▸ Task item: For every line in the records below that holds "banana", make a copy.

Object tracking records:
┌──

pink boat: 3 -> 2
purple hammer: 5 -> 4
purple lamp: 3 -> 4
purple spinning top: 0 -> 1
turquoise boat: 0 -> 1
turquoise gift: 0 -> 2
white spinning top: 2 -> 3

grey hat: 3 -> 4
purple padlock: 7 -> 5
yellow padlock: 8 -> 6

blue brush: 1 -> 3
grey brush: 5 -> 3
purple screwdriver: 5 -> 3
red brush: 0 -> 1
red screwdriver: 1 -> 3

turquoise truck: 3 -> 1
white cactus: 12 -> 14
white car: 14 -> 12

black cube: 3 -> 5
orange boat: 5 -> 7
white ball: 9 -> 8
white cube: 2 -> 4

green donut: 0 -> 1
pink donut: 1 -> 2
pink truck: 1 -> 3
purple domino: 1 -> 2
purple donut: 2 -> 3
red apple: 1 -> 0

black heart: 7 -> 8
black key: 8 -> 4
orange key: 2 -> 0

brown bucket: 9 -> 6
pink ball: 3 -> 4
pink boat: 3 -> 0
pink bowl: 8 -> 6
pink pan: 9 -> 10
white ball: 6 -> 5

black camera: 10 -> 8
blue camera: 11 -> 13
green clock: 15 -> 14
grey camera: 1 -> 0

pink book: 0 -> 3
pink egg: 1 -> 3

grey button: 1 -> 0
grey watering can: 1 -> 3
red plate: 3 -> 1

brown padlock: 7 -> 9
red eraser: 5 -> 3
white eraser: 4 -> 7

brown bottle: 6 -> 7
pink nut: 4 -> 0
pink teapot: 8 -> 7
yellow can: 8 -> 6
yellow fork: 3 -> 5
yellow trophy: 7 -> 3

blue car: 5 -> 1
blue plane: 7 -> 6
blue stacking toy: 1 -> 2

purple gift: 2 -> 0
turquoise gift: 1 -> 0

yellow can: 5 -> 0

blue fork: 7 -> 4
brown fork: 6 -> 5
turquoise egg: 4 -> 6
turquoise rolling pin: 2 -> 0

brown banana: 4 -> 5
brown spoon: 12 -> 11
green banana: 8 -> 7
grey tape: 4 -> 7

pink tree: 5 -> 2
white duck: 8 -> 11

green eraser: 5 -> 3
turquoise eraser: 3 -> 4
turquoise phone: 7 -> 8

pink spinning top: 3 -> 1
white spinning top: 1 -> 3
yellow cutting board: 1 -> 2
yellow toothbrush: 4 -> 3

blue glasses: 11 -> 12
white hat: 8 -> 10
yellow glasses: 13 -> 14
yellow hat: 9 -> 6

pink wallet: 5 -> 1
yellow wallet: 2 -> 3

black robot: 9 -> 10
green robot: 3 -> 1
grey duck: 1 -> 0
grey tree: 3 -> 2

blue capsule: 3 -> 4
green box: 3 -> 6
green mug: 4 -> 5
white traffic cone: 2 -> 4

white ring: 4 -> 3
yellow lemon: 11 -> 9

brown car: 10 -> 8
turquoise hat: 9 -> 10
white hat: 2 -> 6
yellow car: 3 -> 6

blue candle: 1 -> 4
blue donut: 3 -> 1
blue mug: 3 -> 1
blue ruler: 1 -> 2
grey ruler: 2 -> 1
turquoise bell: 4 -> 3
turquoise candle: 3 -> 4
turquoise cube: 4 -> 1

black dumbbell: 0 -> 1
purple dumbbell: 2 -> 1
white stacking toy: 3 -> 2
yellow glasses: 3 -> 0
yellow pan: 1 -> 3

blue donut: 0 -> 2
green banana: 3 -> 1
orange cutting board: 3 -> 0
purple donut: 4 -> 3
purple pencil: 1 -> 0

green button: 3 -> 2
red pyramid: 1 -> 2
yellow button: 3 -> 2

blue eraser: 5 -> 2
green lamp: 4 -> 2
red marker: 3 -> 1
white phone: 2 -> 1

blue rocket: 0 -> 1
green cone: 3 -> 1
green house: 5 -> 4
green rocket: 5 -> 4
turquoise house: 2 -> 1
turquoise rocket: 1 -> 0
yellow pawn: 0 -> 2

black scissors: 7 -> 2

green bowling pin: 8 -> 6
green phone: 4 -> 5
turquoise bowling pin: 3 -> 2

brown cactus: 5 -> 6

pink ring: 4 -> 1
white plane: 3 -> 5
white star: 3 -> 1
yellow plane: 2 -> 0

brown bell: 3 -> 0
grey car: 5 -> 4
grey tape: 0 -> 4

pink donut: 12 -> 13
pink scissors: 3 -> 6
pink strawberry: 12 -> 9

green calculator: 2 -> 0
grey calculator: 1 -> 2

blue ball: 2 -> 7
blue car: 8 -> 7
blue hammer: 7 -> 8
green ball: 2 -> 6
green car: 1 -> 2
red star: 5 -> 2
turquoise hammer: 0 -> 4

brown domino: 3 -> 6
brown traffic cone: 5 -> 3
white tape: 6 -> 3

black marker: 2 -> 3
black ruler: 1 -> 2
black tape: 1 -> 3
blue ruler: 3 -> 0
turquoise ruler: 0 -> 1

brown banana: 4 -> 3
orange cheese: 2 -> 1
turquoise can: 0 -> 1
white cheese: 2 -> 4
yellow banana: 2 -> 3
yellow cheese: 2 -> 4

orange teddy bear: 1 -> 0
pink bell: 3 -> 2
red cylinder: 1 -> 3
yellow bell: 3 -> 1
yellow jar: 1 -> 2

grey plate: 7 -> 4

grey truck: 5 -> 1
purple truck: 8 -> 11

└──

▸ Completed task:
brown banana: 4 -> 5
green banana: 8 -> 7
green banana: 3 -> 1
brown banana: 4 -> 3
yellow banana: 2 -> 3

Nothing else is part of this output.